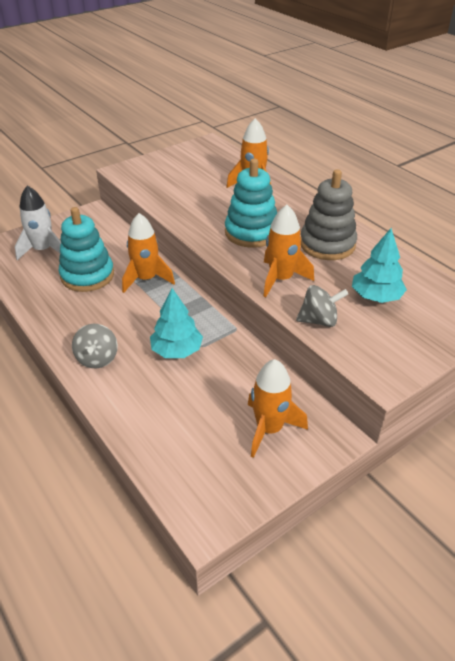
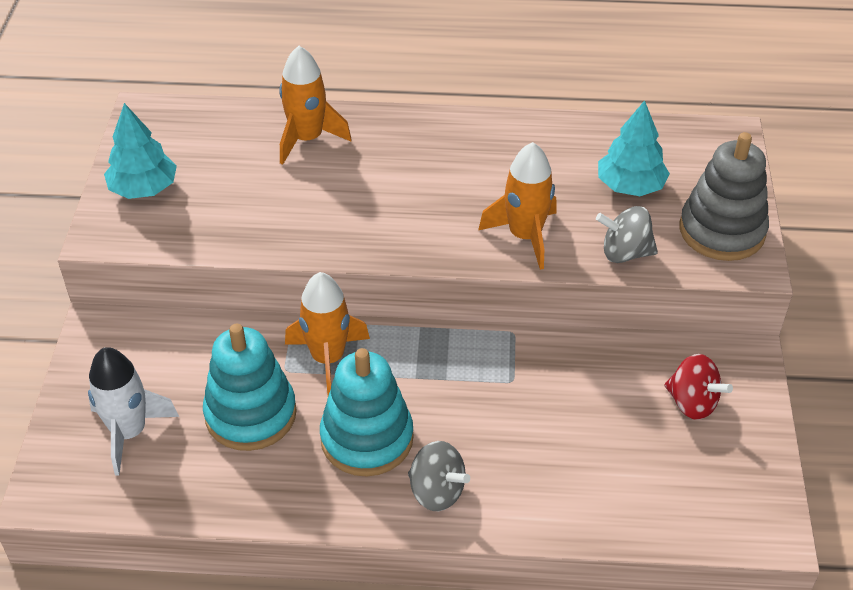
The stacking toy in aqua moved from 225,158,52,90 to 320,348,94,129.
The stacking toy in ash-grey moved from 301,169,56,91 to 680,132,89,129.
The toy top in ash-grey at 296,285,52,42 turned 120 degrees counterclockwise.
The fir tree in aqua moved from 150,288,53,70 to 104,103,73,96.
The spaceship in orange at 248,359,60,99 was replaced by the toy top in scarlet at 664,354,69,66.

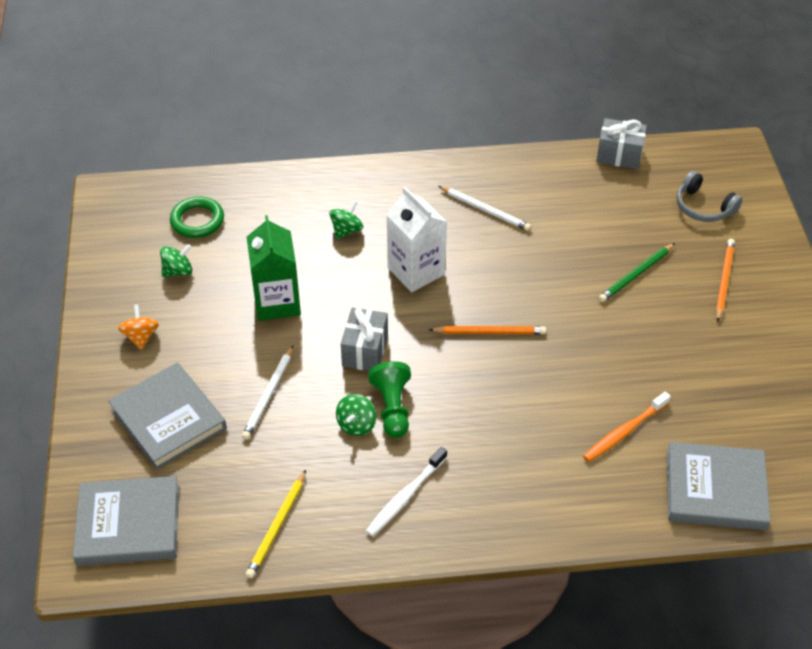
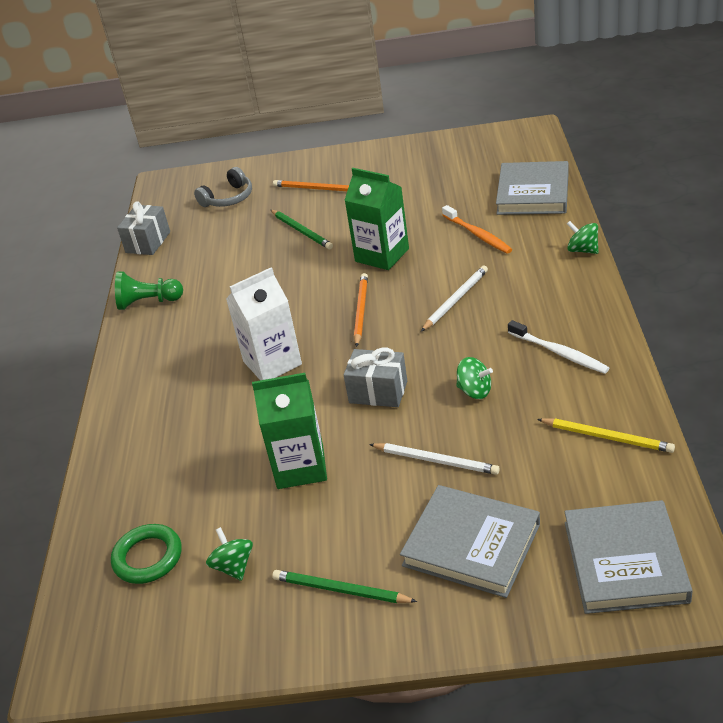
The pencil in white moved from 438,186,93,45 to 421,266,67,65.
The toy top in green moved from 329,201,34,38 to 567,221,32,33.
The toy top in orange at 118,304,41,46 was replaced by the pencil in green at 272,570,145,33.
The pawn in green moved from 368,361,43,77 to 115,271,68,39.
The book in ash-grey at 108,362,119,108 turned 60 degrees clockwise.
The carton in green at 344,168,65,102 appeared.

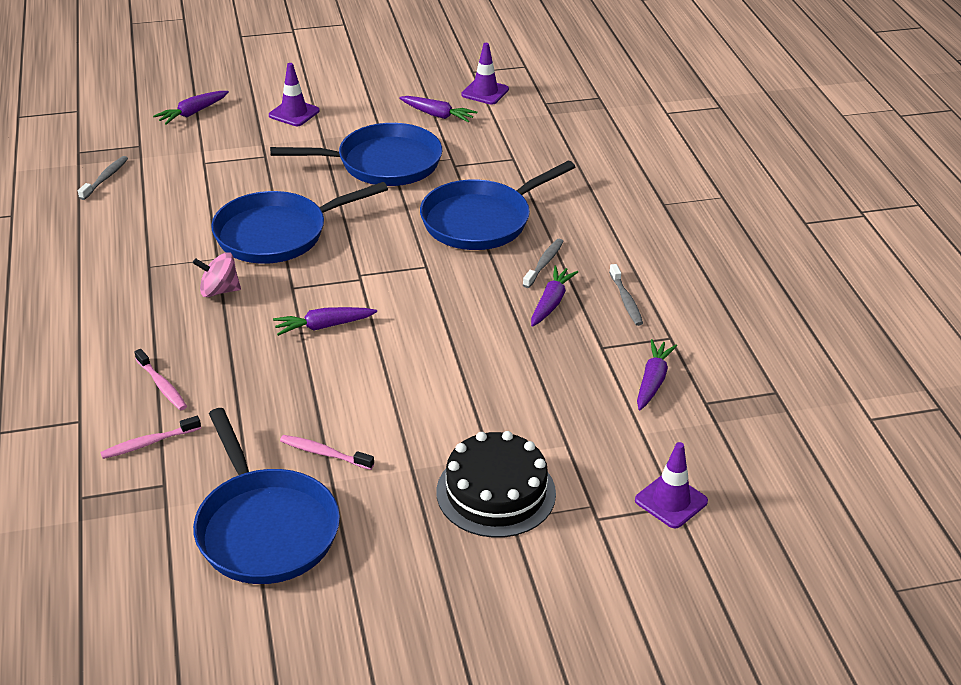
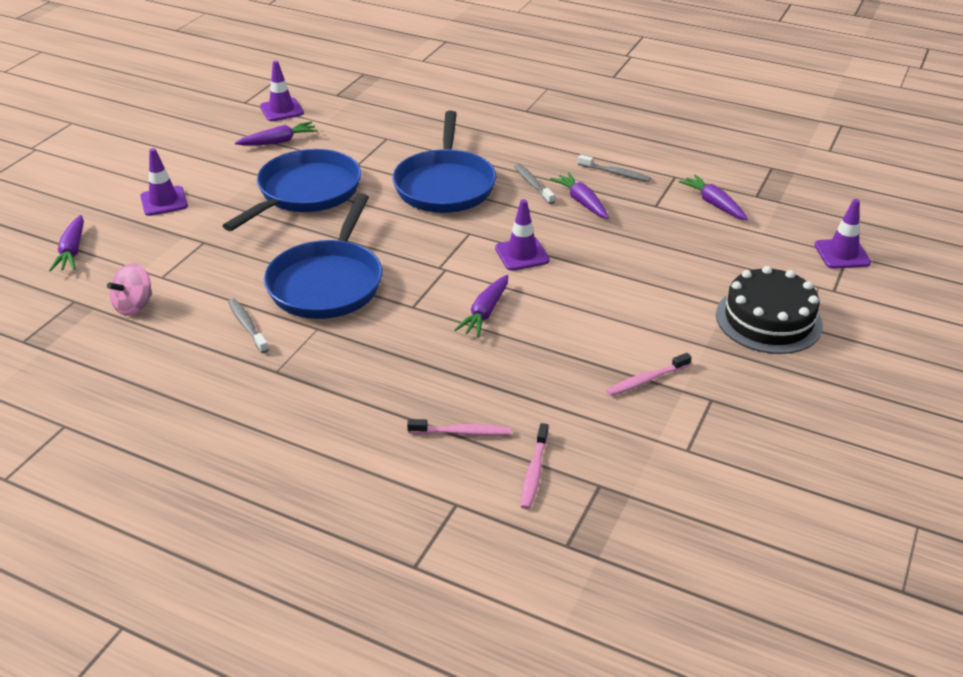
The toothbrush in ash-grey moved from 78,156,50,44 to 228,298,41,55.
The toy top in rosy moved from 193,252,48,45 to 107,263,45,53.
The skillet in cobalt at 193,408,147,176 disappeared.
The traffic cone in royal purple at 495,199,55,72 appeared.

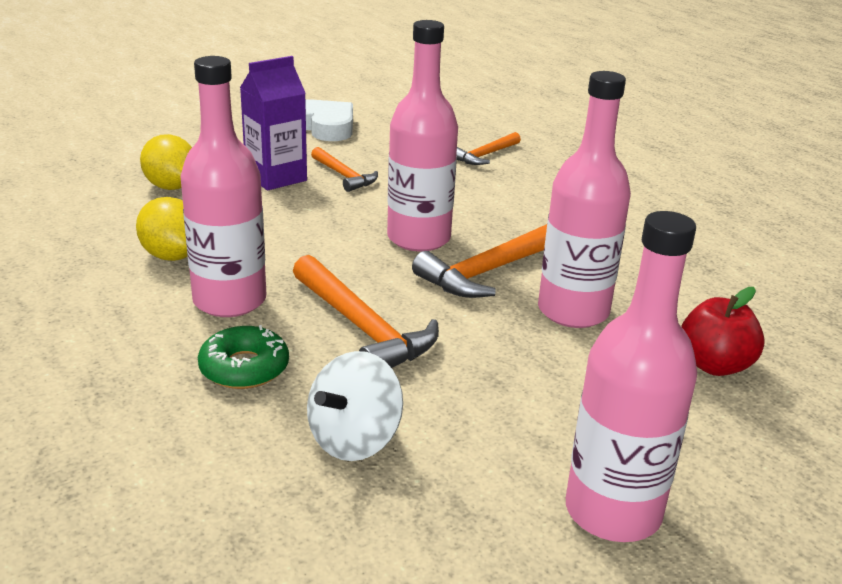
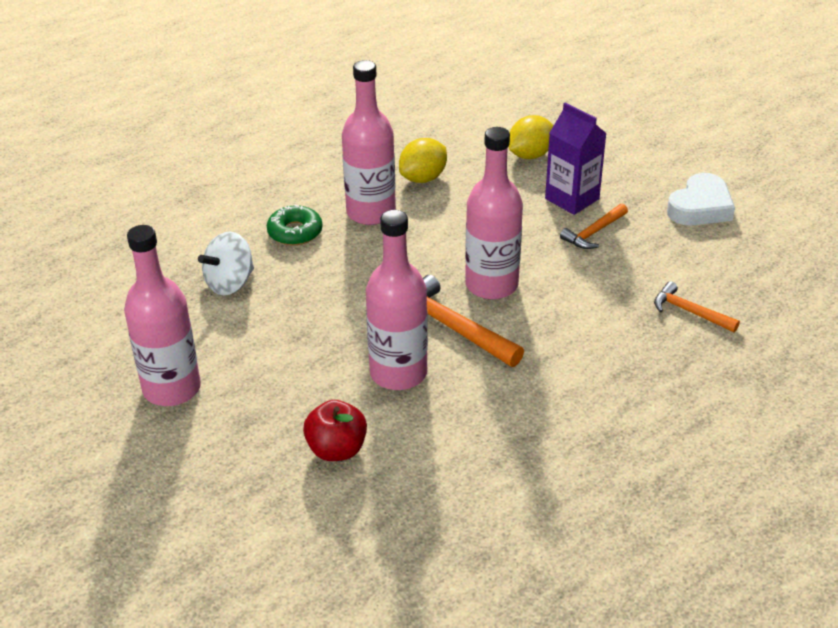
The claw hammer in orange at 293,255,146,113 disappeared.
The toy top in white at 307,351,96,110 turned 75 degrees counterclockwise.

________

Reproduce each entry exactly as written, but leave out the images.

__Output of the task__.
The stacking toy in aqua moved from 225,158,52,90 to 320,348,94,129.
The stacking toy in ash-grey moved from 301,169,56,91 to 680,132,89,129.
The toy top in ash-grey at 296,285,52,42 turned 120 degrees counterclockwise.
The fir tree in aqua moved from 150,288,53,70 to 104,103,73,96.
The spaceship in orange at 248,359,60,99 was replaced by the toy top in scarlet at 664,354,69,66.

The pencil in white moved from 438,186,93,45 to 421,266,67,65.
The toy top in green moved from 329,201,34,38 to 567,221,32,33.
The toy top in orange at 118,304,41,46 was replaced by the pencil in green at 272,570,145,33.
The pawn in green moved from 368,361,43,77 to 115,271,68,39.
The book in ash-grey at 108,362,119,108 turned 60 degrees clockwise.
The carton in green at 344,168,65,102 appeared.

The toothbrush in ash-grey moved from 78,156,50,44 to 228,298,41,55.
The toy top in rosy moved from 193,252,48,45 to 107,263,45,53.
The skillet in cobalt at 193,408,147,176 disappeared.
The traffic cone in royal purple at 495,199,55,72 appeared.

The claw hammer in orange at 293,255,146,113 disappeared.
The toy top in white at 307,351,96,110 turned 75 degrees counterclockwise.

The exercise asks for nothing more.